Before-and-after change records
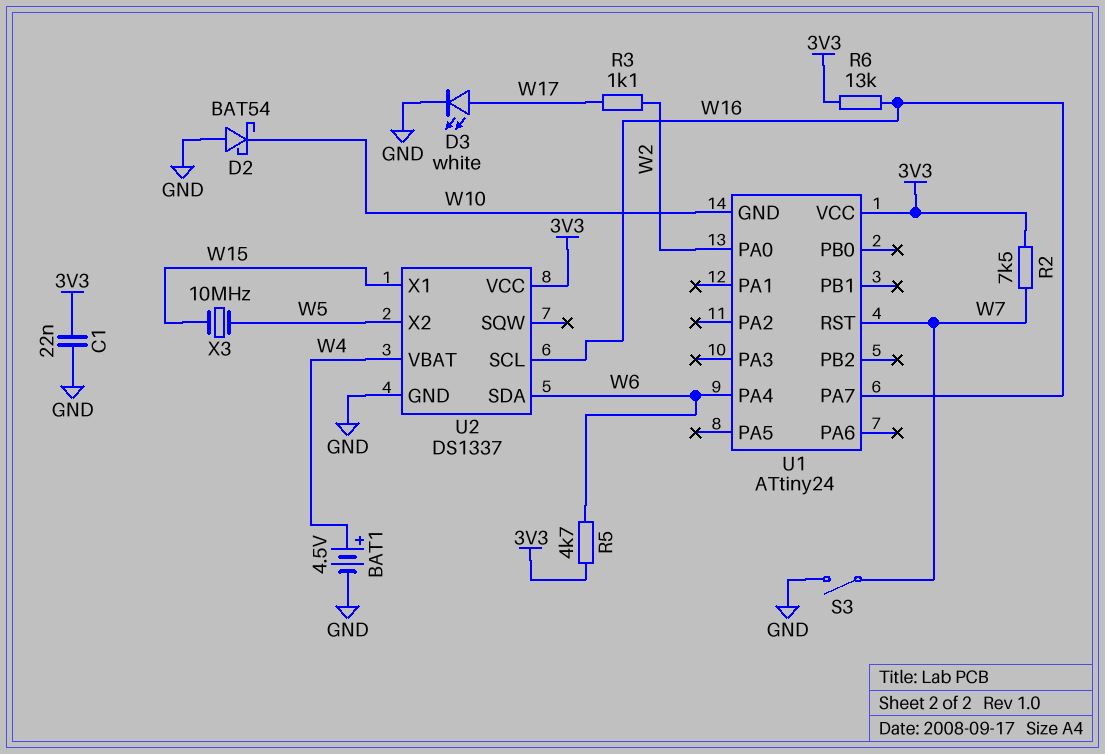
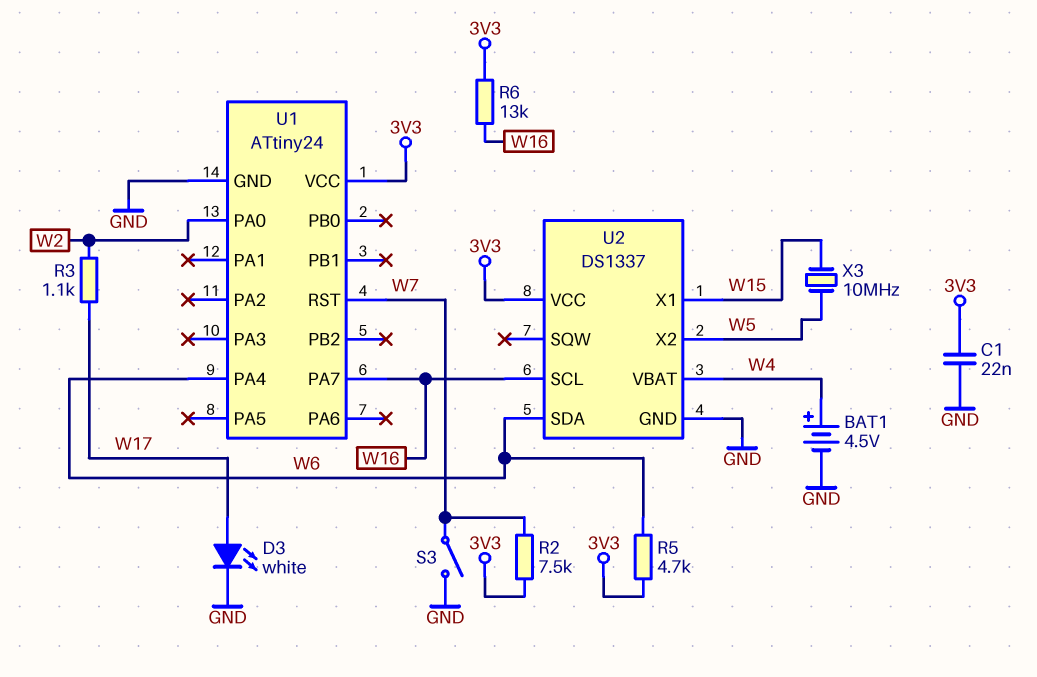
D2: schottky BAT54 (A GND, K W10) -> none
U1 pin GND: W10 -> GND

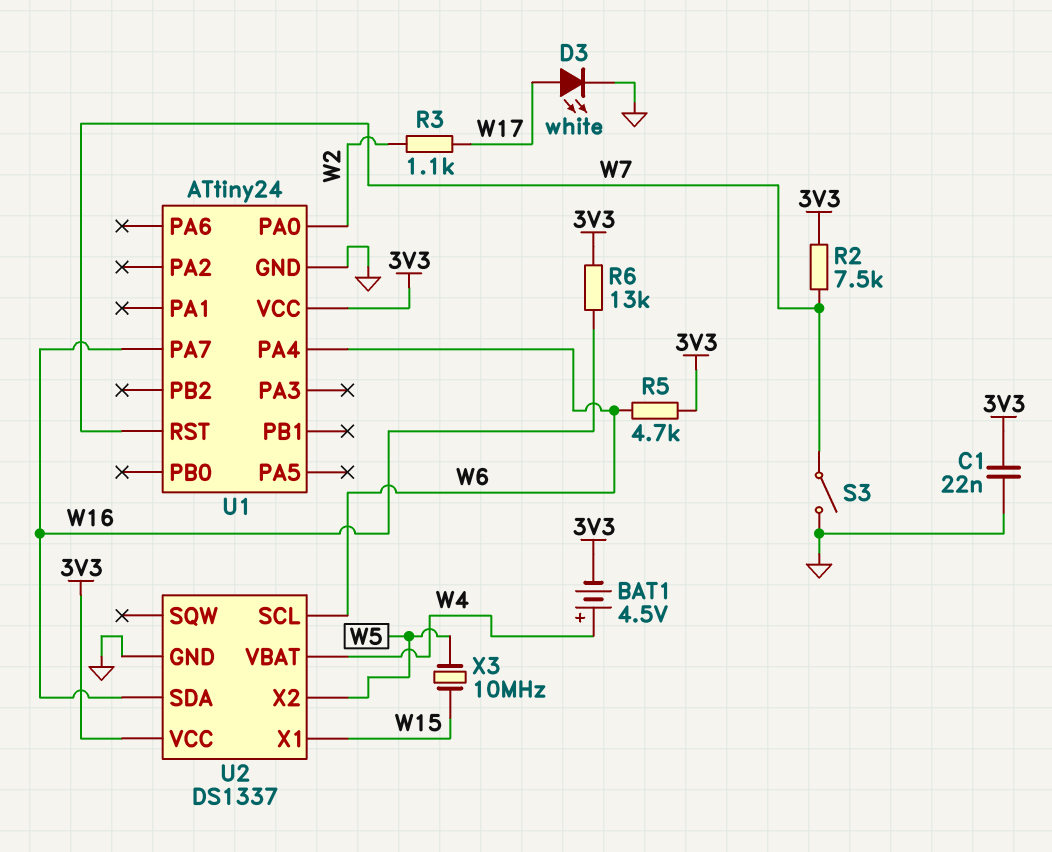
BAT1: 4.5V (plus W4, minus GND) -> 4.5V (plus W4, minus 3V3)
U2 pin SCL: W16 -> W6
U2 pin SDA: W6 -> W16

Task item » Set down every line of the entries above again, exactly as written, but not the pictures.

Reply »
D2: schottky BAT54 (A GND, K W10) -> none
U1 pin GND: W10 -> GND

BAT1: 4.5V (plus W4, minus GND) -> 4.5V (plus W4, minus 3V3)
U2 pin SCL: W16 -> W6
U2 pin SDA: W6 -> W16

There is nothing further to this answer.